• _WHAT NEEDS TO BE DONE_
Reproduce the stretch of entries from the start through the line containing "blue triangle: moved 1 px right, 3 px down", both ends included, leaving the pictures out of your answer.

start SUPPLIED DATA

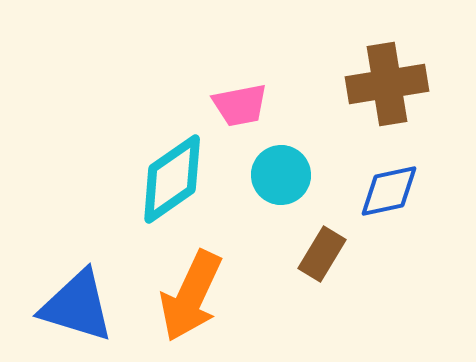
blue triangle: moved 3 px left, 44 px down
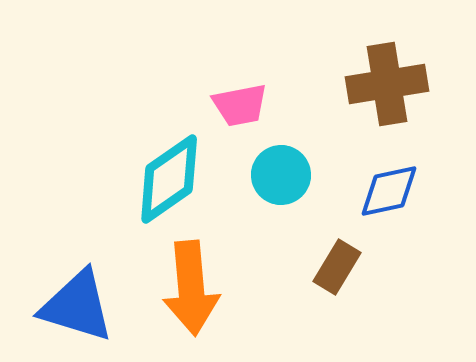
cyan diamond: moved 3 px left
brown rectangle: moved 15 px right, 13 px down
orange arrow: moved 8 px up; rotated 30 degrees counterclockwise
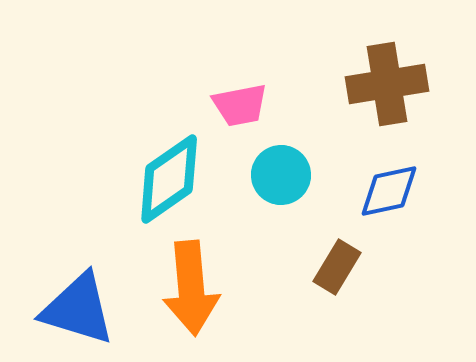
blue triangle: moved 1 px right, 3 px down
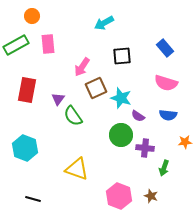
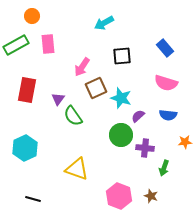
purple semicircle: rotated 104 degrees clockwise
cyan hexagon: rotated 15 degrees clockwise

end SUPPLIED DATA

• _SOLVED EXERCISE_
blue triangle: moved 3 px left, 44 px down
cyan diamond: moved 3 px left
brown rectangle: moved 15 px right, 13 px down
orange arrow: moved 8 px up; rotated 30 degrees counterclockwise
blue triangle: moved 1 px right, 3 px down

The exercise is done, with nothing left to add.